THE PROBLEM »
Search the entries below for the string "gray" and copy the lines that hold it.

Synthetic shape transformation data
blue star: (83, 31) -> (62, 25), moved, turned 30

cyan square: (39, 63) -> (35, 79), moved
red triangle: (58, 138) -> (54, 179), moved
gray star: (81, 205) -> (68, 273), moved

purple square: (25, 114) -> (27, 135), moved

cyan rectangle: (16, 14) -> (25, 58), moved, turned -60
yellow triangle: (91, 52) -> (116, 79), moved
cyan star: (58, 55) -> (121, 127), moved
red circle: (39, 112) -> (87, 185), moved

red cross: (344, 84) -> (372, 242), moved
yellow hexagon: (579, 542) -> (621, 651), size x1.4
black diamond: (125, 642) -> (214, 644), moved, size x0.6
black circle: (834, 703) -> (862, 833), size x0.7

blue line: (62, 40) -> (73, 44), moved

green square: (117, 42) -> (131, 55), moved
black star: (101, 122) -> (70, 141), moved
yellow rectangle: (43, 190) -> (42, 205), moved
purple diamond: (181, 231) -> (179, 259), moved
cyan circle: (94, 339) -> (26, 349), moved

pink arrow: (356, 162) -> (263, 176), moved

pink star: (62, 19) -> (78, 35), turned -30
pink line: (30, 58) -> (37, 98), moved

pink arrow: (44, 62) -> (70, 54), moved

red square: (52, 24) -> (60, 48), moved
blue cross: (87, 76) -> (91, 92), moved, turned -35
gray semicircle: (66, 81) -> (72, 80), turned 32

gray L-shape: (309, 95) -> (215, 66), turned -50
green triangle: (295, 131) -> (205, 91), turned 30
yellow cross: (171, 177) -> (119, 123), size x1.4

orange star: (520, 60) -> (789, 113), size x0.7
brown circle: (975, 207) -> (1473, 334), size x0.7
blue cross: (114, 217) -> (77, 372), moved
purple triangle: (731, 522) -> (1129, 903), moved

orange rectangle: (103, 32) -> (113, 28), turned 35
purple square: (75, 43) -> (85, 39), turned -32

ANSWER TO THIS TASK »
gray star: (81, 205) -> (68, 273), moved
gray semicircle: (66, 81) -> (72, 80), turned 32
gray L-shape: (309, 95) -> (215, 66), turned -50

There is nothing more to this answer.